* **Provided records**:
----
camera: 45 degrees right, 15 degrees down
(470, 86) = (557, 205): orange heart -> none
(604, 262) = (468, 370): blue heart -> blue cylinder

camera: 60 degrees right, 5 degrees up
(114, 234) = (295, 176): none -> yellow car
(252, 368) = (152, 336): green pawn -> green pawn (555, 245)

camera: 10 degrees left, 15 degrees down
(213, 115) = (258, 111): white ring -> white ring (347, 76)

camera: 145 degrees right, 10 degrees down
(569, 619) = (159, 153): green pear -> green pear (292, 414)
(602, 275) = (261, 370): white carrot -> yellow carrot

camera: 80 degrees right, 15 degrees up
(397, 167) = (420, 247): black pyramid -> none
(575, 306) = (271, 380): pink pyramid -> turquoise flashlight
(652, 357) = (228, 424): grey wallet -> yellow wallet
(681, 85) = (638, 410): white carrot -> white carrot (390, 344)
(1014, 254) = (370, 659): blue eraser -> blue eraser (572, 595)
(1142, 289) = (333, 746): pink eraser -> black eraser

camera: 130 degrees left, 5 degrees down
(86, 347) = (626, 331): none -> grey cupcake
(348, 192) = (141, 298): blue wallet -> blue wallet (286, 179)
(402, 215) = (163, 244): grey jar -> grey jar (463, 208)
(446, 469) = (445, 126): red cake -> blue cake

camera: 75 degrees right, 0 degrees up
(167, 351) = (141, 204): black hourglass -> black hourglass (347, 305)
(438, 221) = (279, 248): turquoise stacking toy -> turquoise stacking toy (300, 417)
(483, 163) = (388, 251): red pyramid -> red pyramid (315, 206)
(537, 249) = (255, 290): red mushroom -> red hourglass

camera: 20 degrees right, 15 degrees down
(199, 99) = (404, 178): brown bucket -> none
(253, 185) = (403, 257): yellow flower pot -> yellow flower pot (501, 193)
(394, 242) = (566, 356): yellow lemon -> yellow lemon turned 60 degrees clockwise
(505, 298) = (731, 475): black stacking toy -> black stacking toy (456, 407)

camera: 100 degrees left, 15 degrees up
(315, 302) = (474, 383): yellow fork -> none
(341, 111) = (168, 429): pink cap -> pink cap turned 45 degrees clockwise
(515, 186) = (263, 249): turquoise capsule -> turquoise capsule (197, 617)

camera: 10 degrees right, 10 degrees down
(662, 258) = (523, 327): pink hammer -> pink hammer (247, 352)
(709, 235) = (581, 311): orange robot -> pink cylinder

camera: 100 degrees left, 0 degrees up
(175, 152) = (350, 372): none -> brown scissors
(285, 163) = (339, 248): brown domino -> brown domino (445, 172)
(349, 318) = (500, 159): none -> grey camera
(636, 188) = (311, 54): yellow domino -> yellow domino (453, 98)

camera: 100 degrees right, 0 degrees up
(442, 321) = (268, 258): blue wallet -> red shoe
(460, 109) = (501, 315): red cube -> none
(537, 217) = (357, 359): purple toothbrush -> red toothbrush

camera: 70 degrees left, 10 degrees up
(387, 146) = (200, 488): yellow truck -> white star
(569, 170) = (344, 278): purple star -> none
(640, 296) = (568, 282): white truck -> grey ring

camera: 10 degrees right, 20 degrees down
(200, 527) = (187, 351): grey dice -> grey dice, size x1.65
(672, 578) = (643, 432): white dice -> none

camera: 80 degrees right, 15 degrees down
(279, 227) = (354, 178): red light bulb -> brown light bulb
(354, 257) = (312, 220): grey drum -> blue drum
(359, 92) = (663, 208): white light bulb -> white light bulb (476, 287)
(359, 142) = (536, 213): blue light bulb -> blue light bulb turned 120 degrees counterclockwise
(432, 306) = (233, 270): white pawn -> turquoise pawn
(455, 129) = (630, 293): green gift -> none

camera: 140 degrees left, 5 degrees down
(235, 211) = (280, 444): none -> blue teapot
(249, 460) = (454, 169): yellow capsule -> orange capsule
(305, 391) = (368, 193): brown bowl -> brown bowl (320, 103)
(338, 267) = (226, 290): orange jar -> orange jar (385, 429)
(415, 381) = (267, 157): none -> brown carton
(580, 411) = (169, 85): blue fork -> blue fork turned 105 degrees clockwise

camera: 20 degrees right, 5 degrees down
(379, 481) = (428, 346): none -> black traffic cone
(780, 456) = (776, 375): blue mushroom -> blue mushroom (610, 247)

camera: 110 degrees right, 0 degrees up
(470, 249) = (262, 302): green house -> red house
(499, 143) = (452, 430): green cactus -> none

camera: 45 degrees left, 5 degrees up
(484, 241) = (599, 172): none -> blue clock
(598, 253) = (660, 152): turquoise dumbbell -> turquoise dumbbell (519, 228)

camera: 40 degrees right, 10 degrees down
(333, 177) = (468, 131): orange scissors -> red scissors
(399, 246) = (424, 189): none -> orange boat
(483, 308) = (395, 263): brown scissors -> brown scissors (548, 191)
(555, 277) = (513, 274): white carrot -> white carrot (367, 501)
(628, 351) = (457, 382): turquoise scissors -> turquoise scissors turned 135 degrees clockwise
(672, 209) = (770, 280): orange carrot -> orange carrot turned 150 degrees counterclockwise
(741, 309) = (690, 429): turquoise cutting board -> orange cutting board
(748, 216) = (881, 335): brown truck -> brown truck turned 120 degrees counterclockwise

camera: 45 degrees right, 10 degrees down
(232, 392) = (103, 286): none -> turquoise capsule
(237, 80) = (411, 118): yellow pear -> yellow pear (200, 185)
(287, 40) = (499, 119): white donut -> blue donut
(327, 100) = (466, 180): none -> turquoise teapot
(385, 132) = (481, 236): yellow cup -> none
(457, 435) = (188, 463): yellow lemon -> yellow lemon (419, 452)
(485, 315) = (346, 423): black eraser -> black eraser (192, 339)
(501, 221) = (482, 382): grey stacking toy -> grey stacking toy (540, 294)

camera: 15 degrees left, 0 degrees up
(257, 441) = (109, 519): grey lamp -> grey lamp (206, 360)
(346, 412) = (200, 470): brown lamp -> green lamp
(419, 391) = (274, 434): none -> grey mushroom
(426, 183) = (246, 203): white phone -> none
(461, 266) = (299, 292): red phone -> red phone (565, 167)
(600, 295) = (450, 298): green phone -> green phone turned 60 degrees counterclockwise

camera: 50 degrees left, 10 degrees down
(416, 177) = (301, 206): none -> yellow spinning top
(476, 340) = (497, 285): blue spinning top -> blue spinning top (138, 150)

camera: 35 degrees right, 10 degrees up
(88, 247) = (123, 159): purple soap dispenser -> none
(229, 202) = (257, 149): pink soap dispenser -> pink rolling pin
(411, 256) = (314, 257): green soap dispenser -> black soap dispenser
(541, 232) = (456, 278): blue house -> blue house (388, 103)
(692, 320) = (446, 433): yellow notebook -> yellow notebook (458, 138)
----
Take the entries above and transcribe them in full.

* **Answer to this exercise**:
camera: 45 degrees right, 15 degrees down
(470, 86) = (557, 205): orange heart -> none
(604, 262) = (468, 370): blue heart -> blue cylinder

camera: 60 degrees right, 5 degrees up
(114, 234) = (295, 176): none -> yellow car
(252, 368) = (152, 336): green pawn -> green pawn (555, 245)

camera: 10 degrees left, 15 degrees down
(213, 115) = (258, 111): white ring -> white ring (347, 76)

camera: 145 degrees right, 10 degrees down
(569, 619) = (159, 153): green pear -> green pear (292, 414)
(602, 275) = (261, 370): white carrot -> yellow carrot

camera: 80 degrees right, 15 degrees up
(397, 167) = (420, 247): black pyramid -> none
(575, 306) = (271, 380): pink pyramid -> turquoise flashlight
(652, 357) = (228, 424): grey wallet -> yellow wallet
(681, 85) = (638, 410): white carrot -> white carrot (390, 344)
(1014, 254) = (370, 659): blue eraser -> blue eraser (572, 595)
(1142, 289) = (333, 746): pink eraser -> black eraser

camera: 130 degrees left, 5 degrees down
(86, 347) = (626, 331): none -> grey cupcake
(348, 192) = (141, 298): blue wallet -> blue wallet (286, 179)
(402, 215) = (163, 244): grey jar -> grey jar (463, 208)
(446, 469) = (445, 126): red cake -> blue cake

camera: 75 degrees right, 0 degrees up
(167, 351) = (141, 204): black hourglass -> black hourglass (347, 305)
(438, 221) = (279, 248): turquoise stacking toy -> turquoise stacking toy (300, 417)
(483, 163) = (388, 251): red pyramid -> red pyramid (315, 206)
(537, 249) = (255, 290): red mushroom -> red hourglass

camera: 20 degrees right, 15 degrees down
(199, 99) = (404, 178): brown bucket -> none
(253, 185) = (403, 257): yellow flower pot -> yellow flower pot (501, 193)
(394, 242) = (566, 356): yellow lemon -> yellow lemon turned 60 degrees clockwise
(505, 298) = (731, 475): black stacking toy -> black stacking toy (456, 407)

camera: 100 degrees left, 15 degrees up
(315, 302) = (474, 383): yellow fork -> none
(341, 111) = (168, 429): pink cap -> pink cap turned 45 degrees clockwise
(515, 186) = (263, 249): turquoise capsule -> turquoise capsule (197, 617)

camera: 10 degrees right, 10 degrees down
(662, 258) = (523, 327): pink hammer -> pink hammer (247, 352)
(709, 235) = (581, 311): orange robot -> pink cylinder

camera: 100 degrees left, 0 degrees up
(175, 152) = (350, 372): none -> brown scissors
(285, 163) = (339, 248): brown domino -> brown domino (445, 172)
(349, 318) = (500, 159): none -> grey camera
(636, 188) = (311, 54): yellow domino -> yellow domino (453, 98)

camera: 100 degrees right, 0 degrees up
(442, 321) = (268, 258): blue wallet -> red shoe
(460, 109) = (501, 315): red cube -> none
(537, 217) = (357, 359): purple toothbrush -> red toothbrush

camera: 70 degrees left, 10 degrees up
(387, 146) = (200, 488): yellow truck -> white star
(569, 170) = (344, 278): purple star -> none
(640, 296) = (568, 282): white truck -> grey ring

camera: 10 degrees right, 20 degrees down
(200, 527) = (187, 351): grey dice -> grey dice, size x1.65
(672, 578) = (643, 432): white dice -> none

camera: 80 degrees right, 15 degrees down
(279, 227) = (354, 178): red light bulb -> brown light bulb
(354, 257) = (312, 220): grey drum -> blue drum
(359, 92) = (663, 208): white light bulb -> white light bulb (476, 287)
(359, 142) = (536, 213): blue light bulb -> blue light bulb turned 120 degrees counterclockwise
(432, 306) = (233, 270): white pawn -> turquoise pawn
(455, 129) = (630, 293): green gift -> none

camera: 140 degrees left, 5 degrees down
(235, 211) = (280, 444): none -> blue teapot
(249, 460) = (454, 169): yellow capsule -> orange capsule
(305, 391) = (368, 193): brown bowl -> brown bowl (320, 103)
(338, 267) = (226, 290): orange jar -> orange jar (385, 429)
(415, 381) = (267, 157): none -> brown carton
(580, 411) = (169, 85): blue fork -> blue fork turned 105 degrees clockwise

camera: 20 degrees right, 5 degrees down
(379, 481) = (428, 346): none -> black traffic cone
(780, 456) = (776, 375): blue mushroom -> blue mushroom (610, 247)

camera: 110 degrees right, 0 degrees up
(470, 249) = (262, 302): green house -> red house
(499, 143) = (452, 430): green cactus -> none

camera: 45 degrees left, 5 degrees up
(484, 241) = (599, 172): none -> blue clock
(598, 253) = (660, 152): turquoise dumbbell -> turquoise dumbbell (519, 228)

camera: 40 degrees right, 10 degrees down
(333, 177) = (468, 131): orange scissors -> red scissors
(399, 246) = (424, 189): none -> orange boat
(483, 308) = (395, 263): brown scissors -> brown scissors (548, 191)
(555, 277) = (513, 274): white carrot -> white carrot (367, 501)
(628, 351) = (457, 382): turquoise scissors -> turquoise scissors turned 135 degrees clockwise
(672, 209) = (770, 280): orange carrot -> orange carrot turned 150 degrees counterclockwise
(741, 309) = (690, 429): turquoise cutting board -> orange cutting board
(748, 216) = (881, 335): brown truck -> brown truck turned 120 degrees counterclockwise

camera: 45 degrees right, 10 degrees down
(232, 392) = (103, 286): none -> turquoise capsule
(237, 80) = (411, 118): yellow pear -> yellow pear (200, 185)
(287, 40) = (499, 119): white donut -> blue donut
(327, 100) = (466, 180): none -> turquoise teapot
(385, 132) = (481, 236): yellow cup -> none
(457, 435) = (188, 463): yellow lemon -> yellow lemon (419, 452)
(485, 315) = (346, 423): black eraser -> black eraser (192, 339)
(501, 221) = (482, 382): grey stacking toy -> grey stacking toy (540, 294)

camera: 15 degrees left, 0 degrees up
(257, 441) = (109, 519): grey lamp -> grey lamp (206, 360)
(346, 412) = (200, 470): brown lamp -> green lamp
(419, 391) = (274, 434): none -> grey mushroom
(426, 183) = (246, 203): white phone -> none
(461, 266) = (299, 292): red phone -> red phone (565, 167)
(600, 295) = (450, 298): green phone -> green phone turned 60 degrees counterclockwise

camera: 50 degrees left, 10 degrees down
(416, 177) = (301, 206): none -> yellow spinning top
(476, 340) = (497, 285): blue spinning top -> blue spinning top (138, 150)

camera: 35 degrees right, 10 degrees up
(88, 247) = (123, 159): purple soap dispenser -> none
(229, 202) = (257, 149): pink soap dispenser -> pink rolling pin
(411, 256) = (314, 257): green soap dispenser -> black soap dispenser
(541, 232) = (456, 278): blue house -> blue house (388, 103)
(692, 320) = (446, 433): yellow notebook -> yellow notebook (458, 138)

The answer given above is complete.